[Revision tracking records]

*** Block opens ***

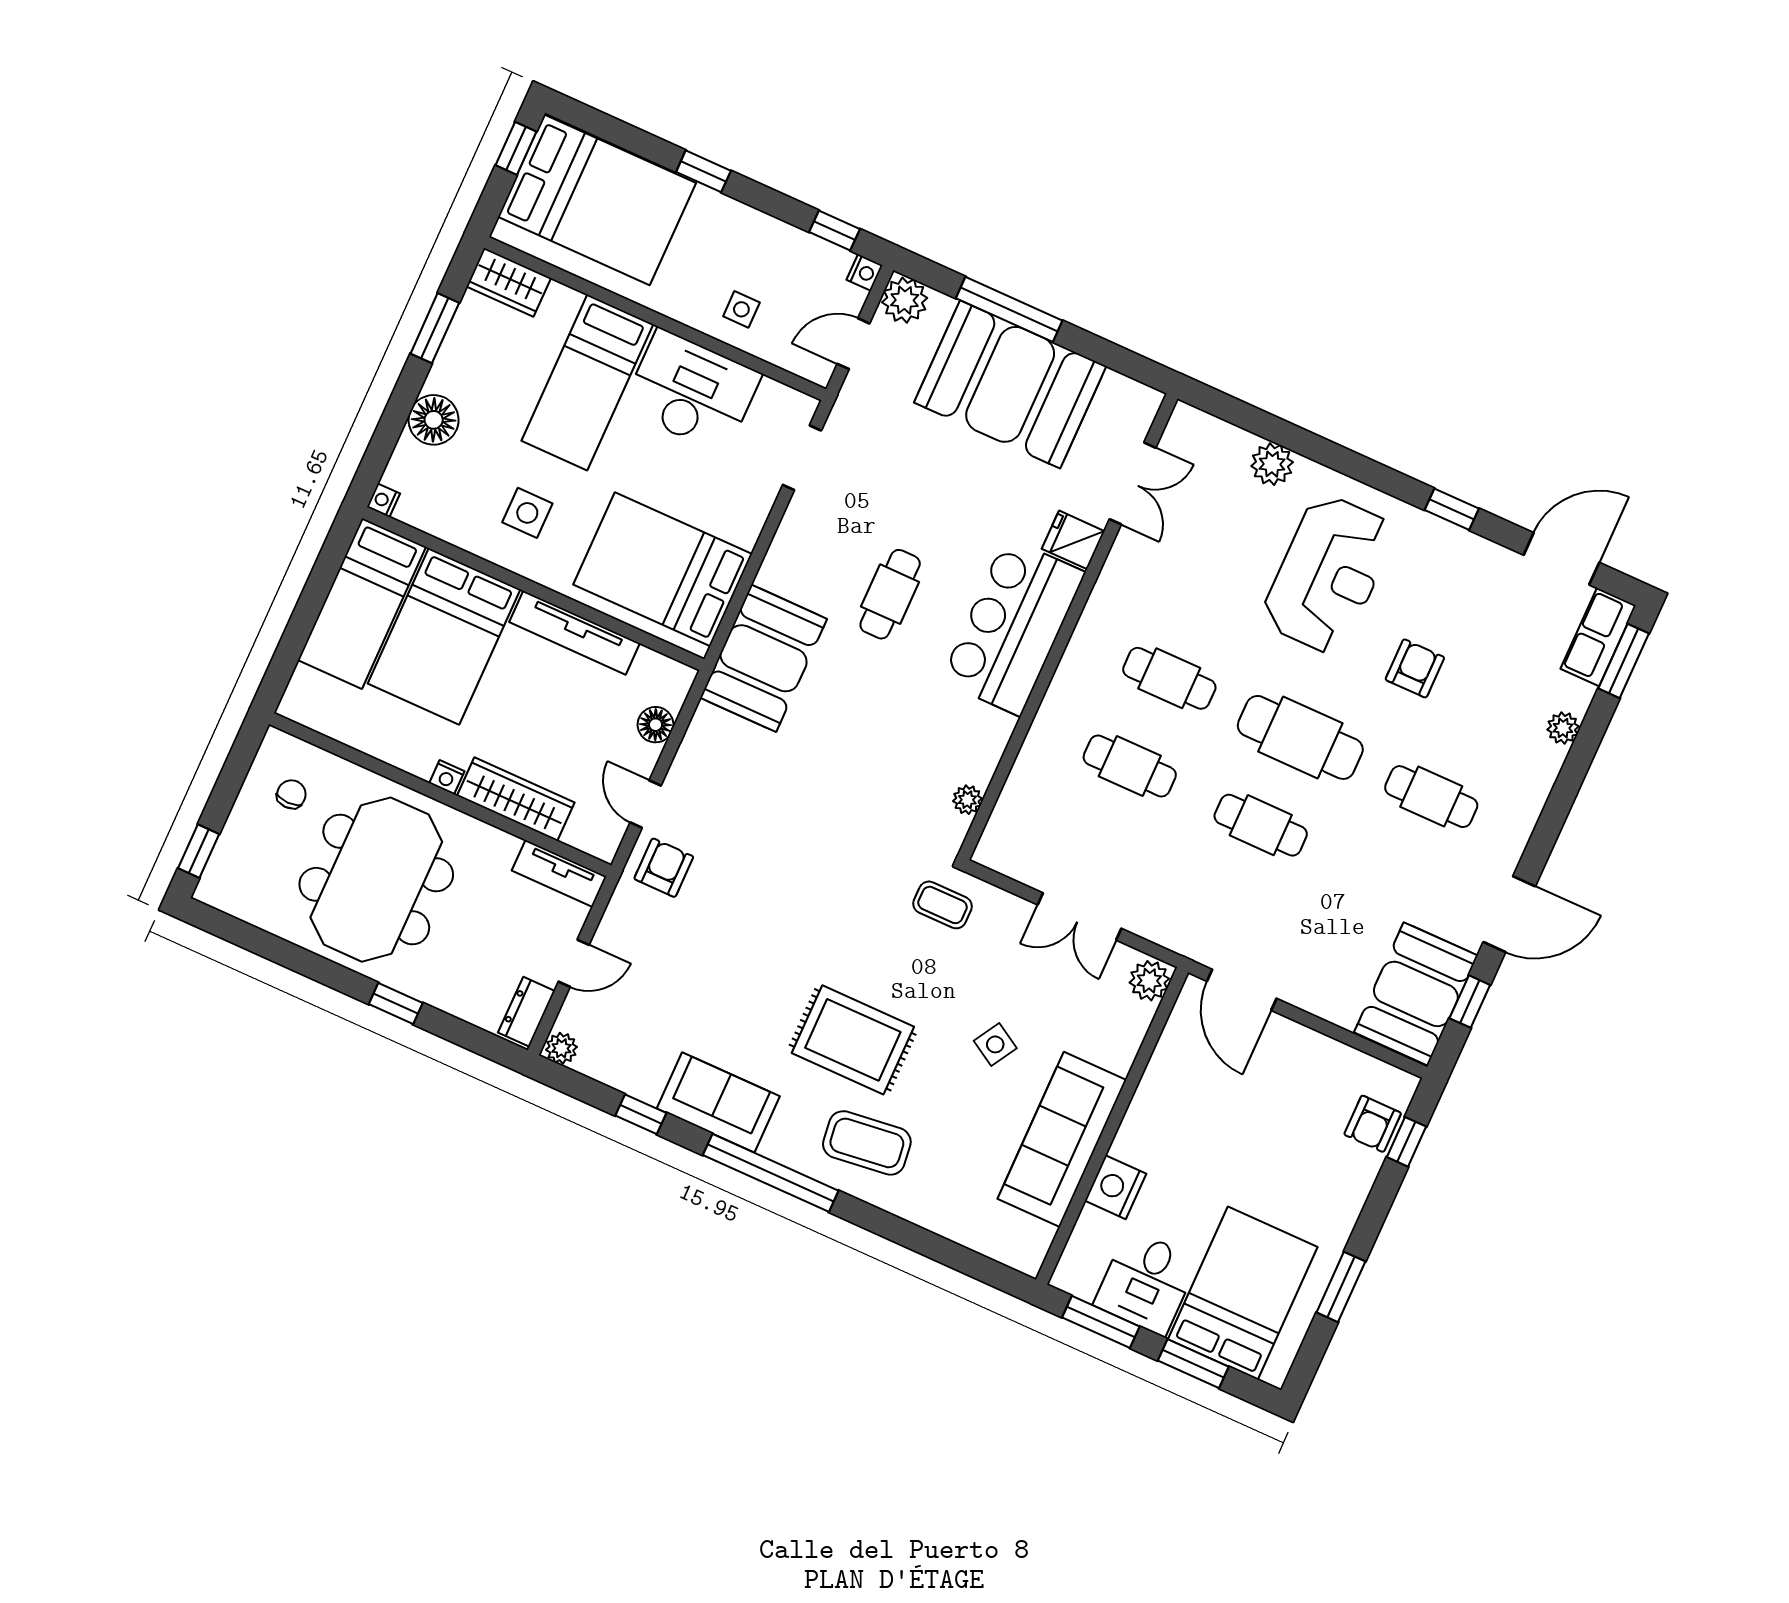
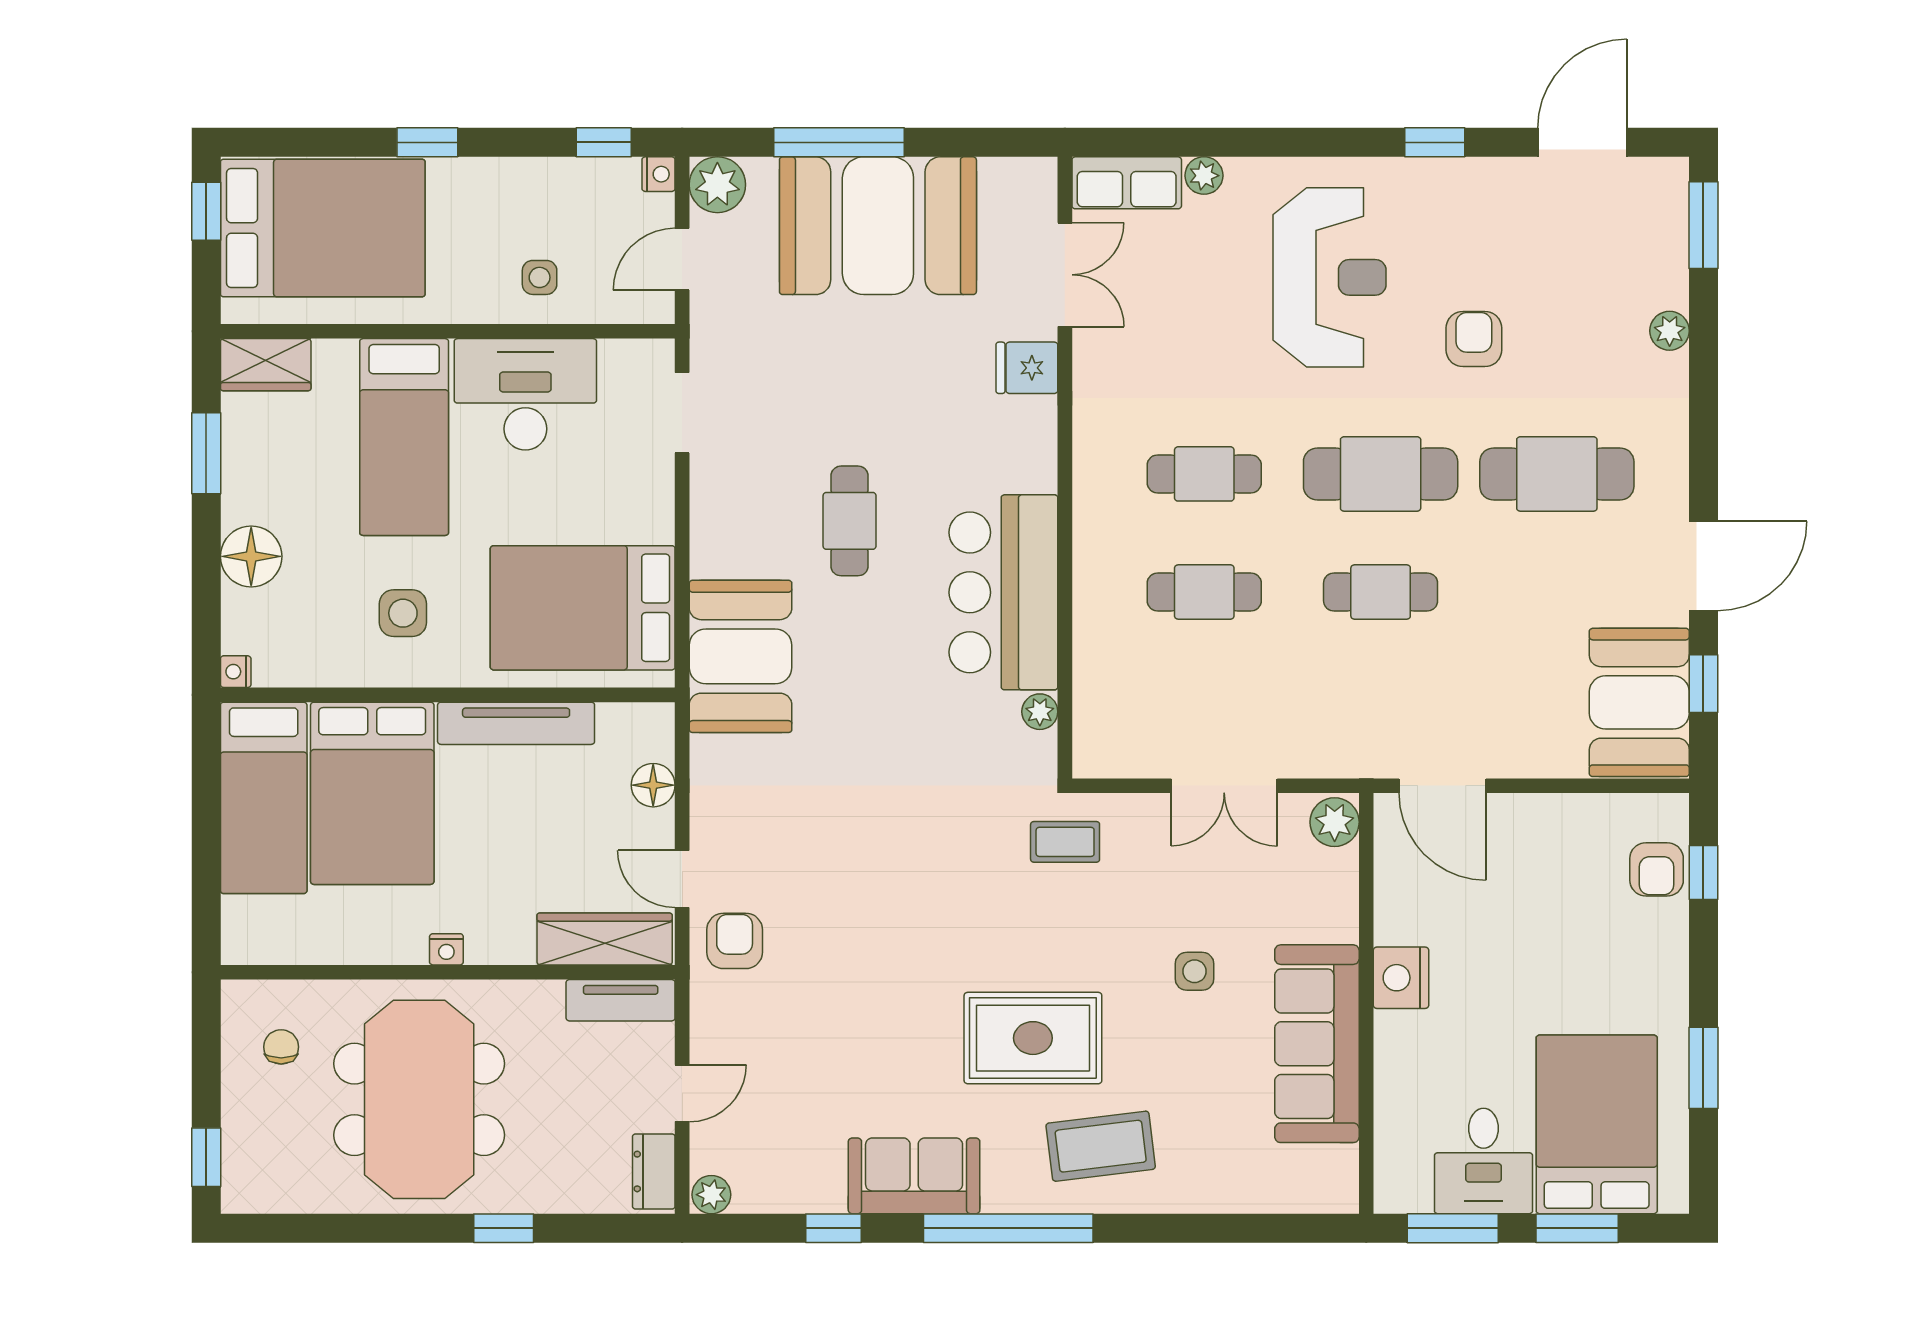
plant: (1272, 464) -> (1204, 176), width x0.73, depth x0.73
bar counter: (1013, 627) -> (1003, 592), moved
row of seats: (1598, 637) -> (1127, 183), moved, turned -90
cafe table: (1431, 797) -> (1557, 474), width x1.37, depth x1.35
wardrobe: (516, 799) -> (605, 939), moved
side table: (995, 1044) -> (1194, 971), turned -31
nightstand: (1115, 1187) -> (1401, 978), moved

*** Block closes ***

- [Work request]:
Starting from the line holding "side table: (995, 1044)", restate the remaining lines of the data word for word, including the last.

- [Answer to this task]:
side table: (995, 1044) -> (1194, 971), turned -31
nightstand: (1115, 1187) -> (1401, 978), moved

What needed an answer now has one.